* [WORK REQUEST] Produce an exact copy of all the data below, dropping every image.

Difference listings
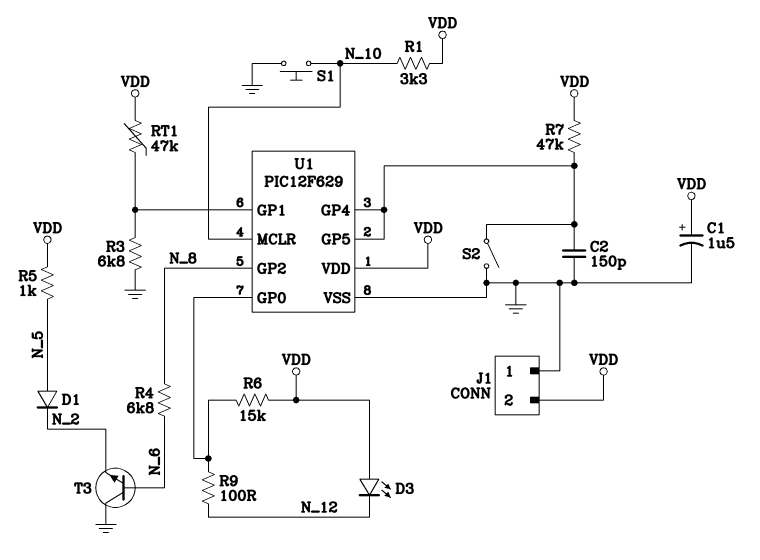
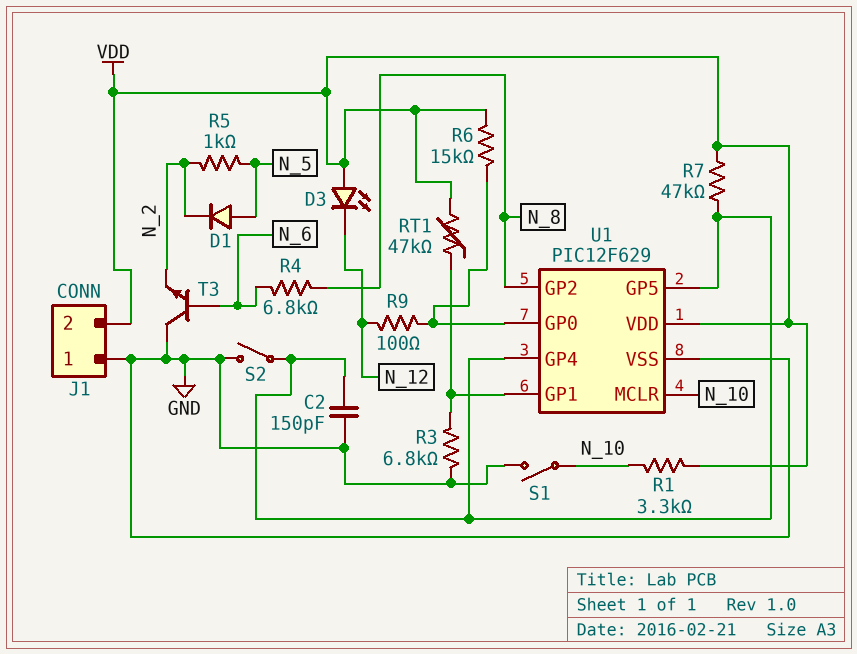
C1: 1.5uF (plus VDD, minus GND) -> none
R5: 1k (N_5, VDD) -> 1k (N_2, N_5)
S1: button (GND, N_10) -> switch (GND, N_10)

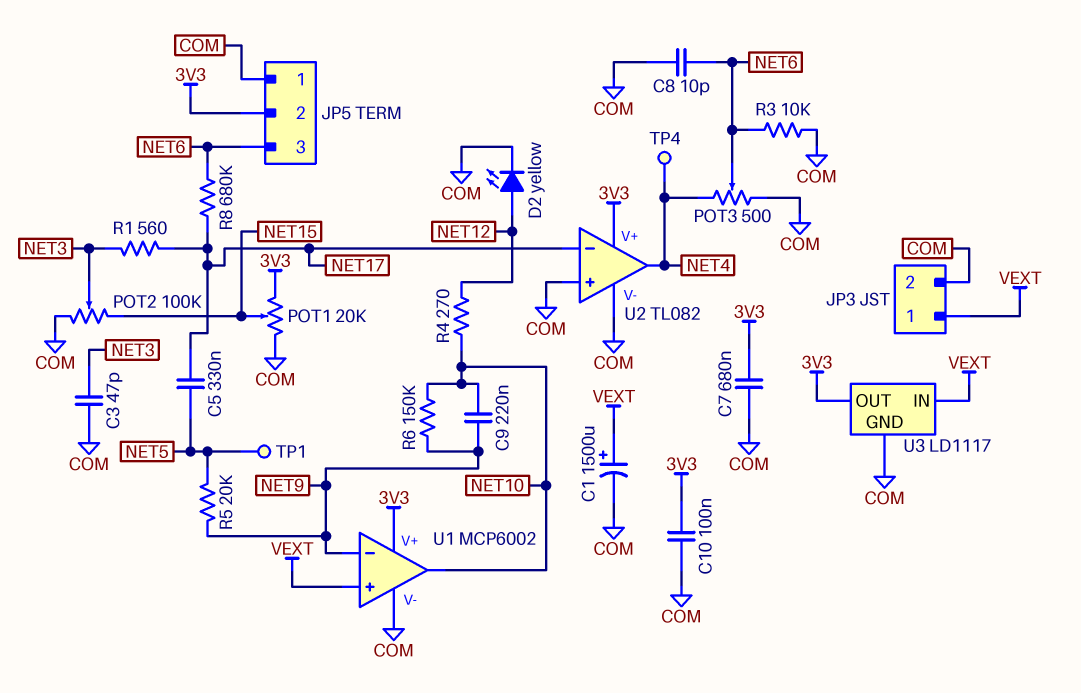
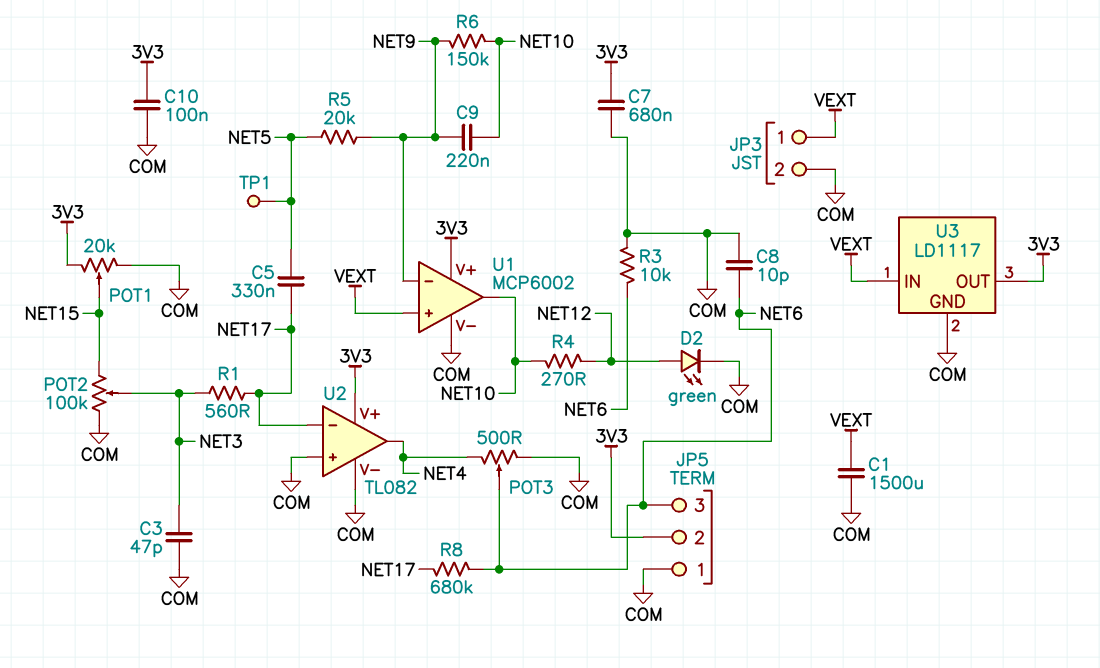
C1: 1500uF (plus VEXT, minus COM) -> 1500uF (COM, VEXT)
D2: LED yellow (A NET12, K COM) -> LED green (A NET12, K COM)
TP4: test point (NET4) -> none

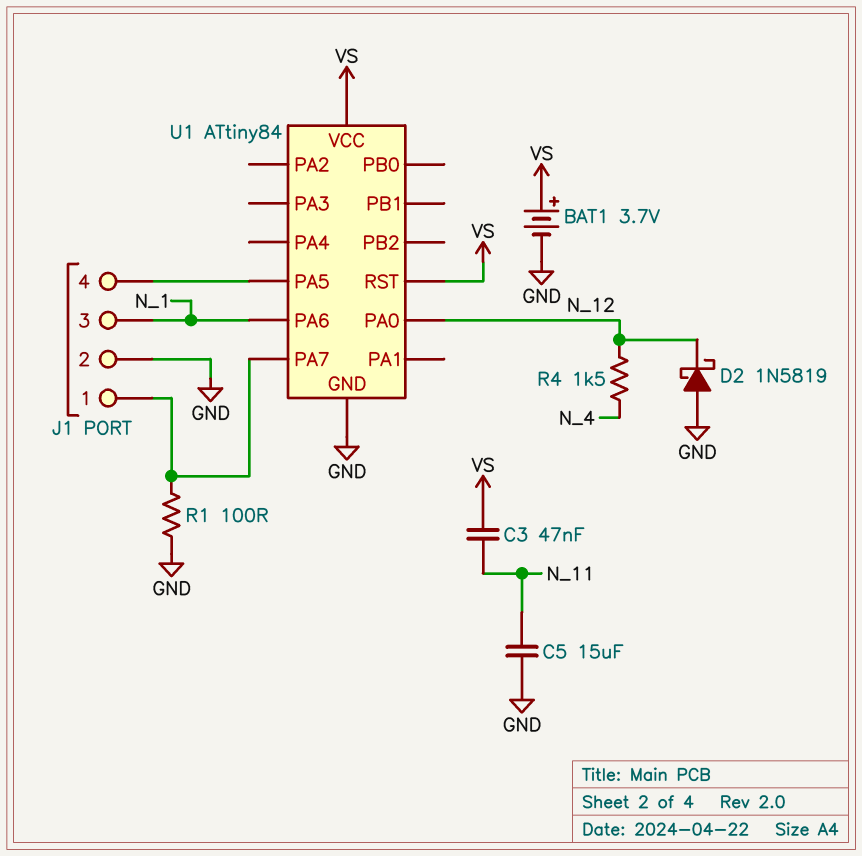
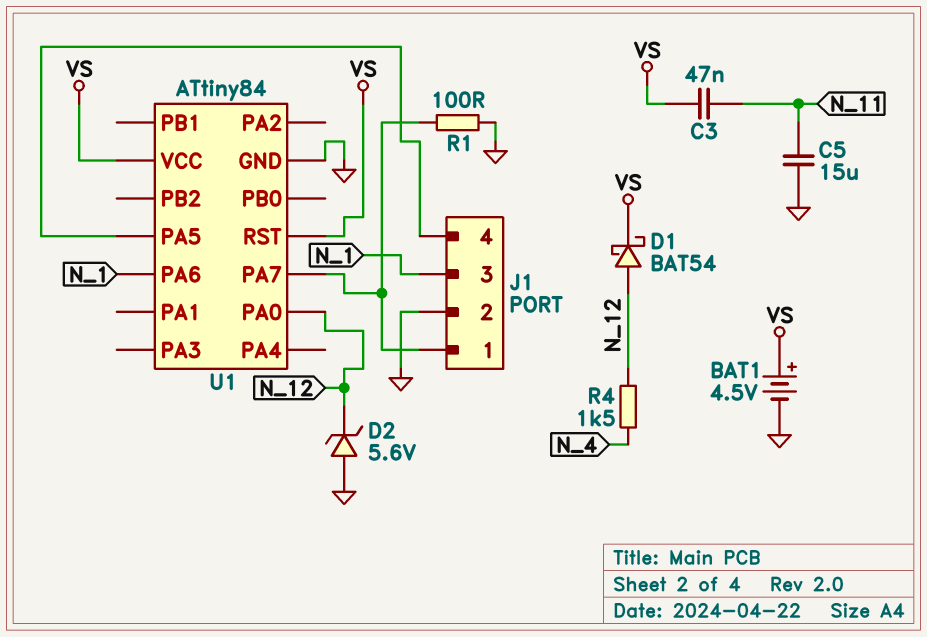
BAT1: 3.7V (plus VS, minus GND) -> 4.5V (plus VS, minus GND)
D1: none -> schottky BAT54 (A N_12, K VS)
D2: schottky 1N5819 (A GND, K N_12) -> zener 5.6V (A GND, K N_12)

* [FINISHED EXERCISE]
C1: 1.5uF (plus VDD, minus GND) -> none
R5: 1k (N_5, VDD) -> 1k (N_2, N_5)
S1: button (GND, N_10) -> switch (GND, N_10)

C1: 1500uF (plus VEXT, minus COM) -> 1500uF (COM, VEXT)
D2: LED yellow (A NET12, K COM) -> LED green (A NET12, K COM)
TP4: test point (NET4) -> none

BAT1: 3.7V (plus VS, minus GND) -> 4.5V (plus VS, minus GND)
D1: none -> schottky BAT54 (A N_12, K VS)
D2: schottky 1N5819 (A GND, K N_12) -> zener 5.6V (A GND, K N_12)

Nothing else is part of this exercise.